__Data shown__:
---

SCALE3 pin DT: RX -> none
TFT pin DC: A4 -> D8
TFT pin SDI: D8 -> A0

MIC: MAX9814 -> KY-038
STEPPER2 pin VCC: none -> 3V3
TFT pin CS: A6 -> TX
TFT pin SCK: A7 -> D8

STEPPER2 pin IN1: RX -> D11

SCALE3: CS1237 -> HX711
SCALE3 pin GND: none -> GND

---

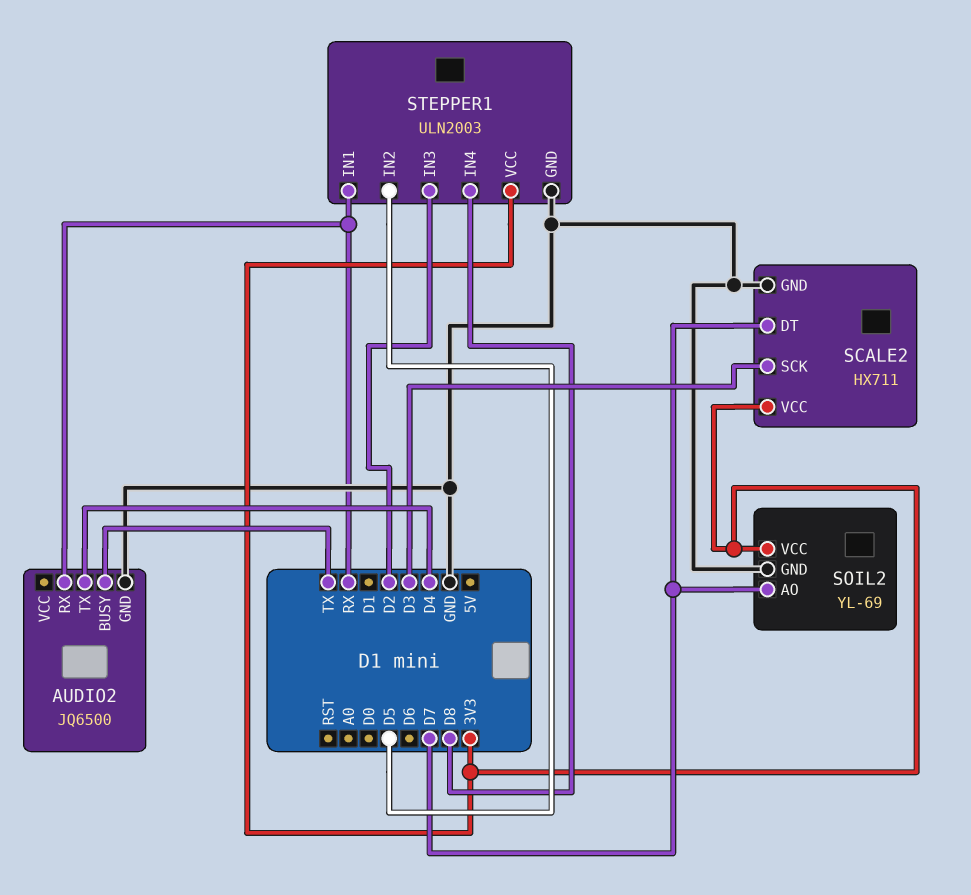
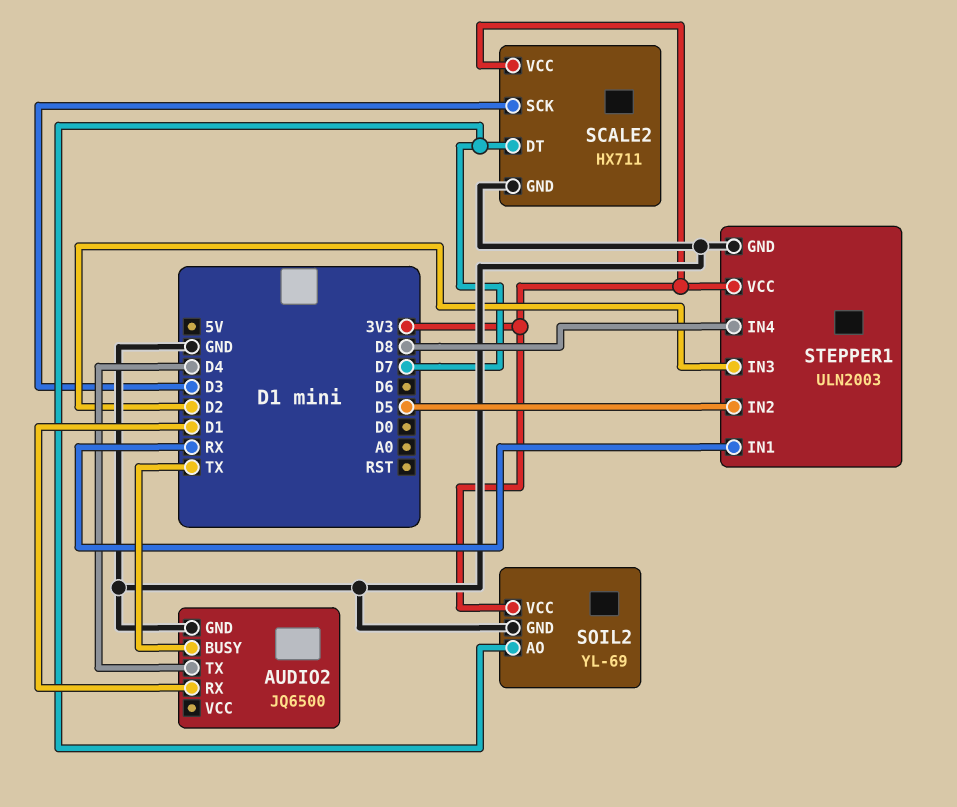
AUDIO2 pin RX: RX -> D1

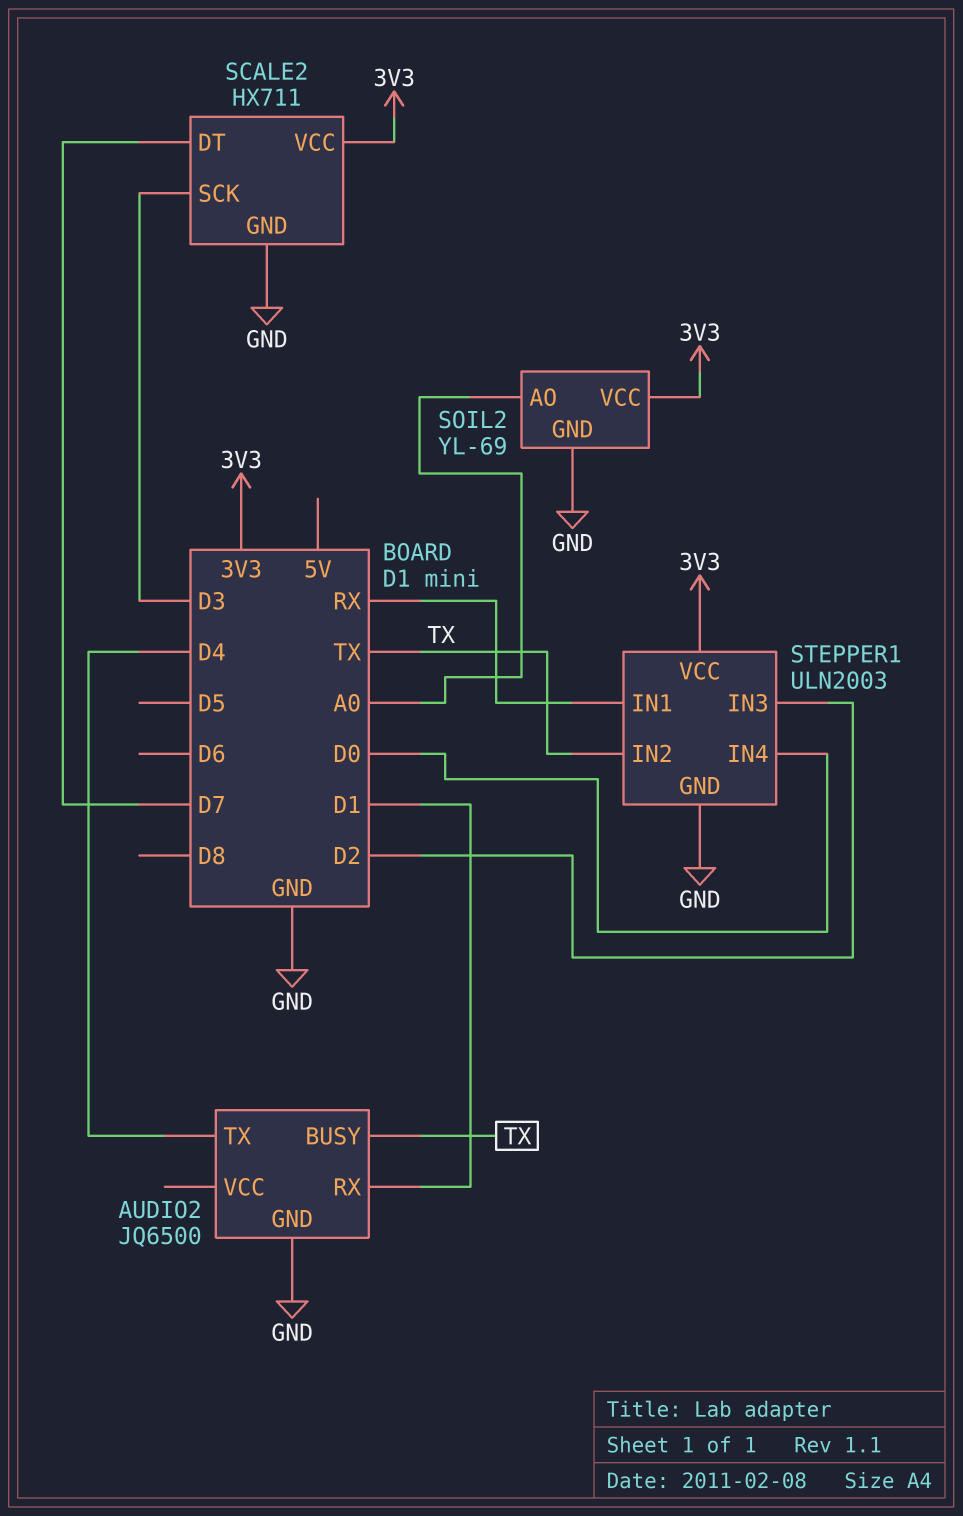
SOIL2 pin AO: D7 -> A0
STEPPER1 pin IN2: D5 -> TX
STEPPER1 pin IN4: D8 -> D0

---

__Problem requirements__:
Using the entries above, give again exactly the lines from the line holding "SOIL2 pin AO: D7 -> A0" through the line holding "STEPPER1 pin IN4: D8 -> D0". Include both end lines and nothing else.

__Answer space__:
SOIL2 pin AO: D7 -> A0
STEPPER1 pin IN2: D5 -> TX
STEPPER1 pin IN4: D8 -> D0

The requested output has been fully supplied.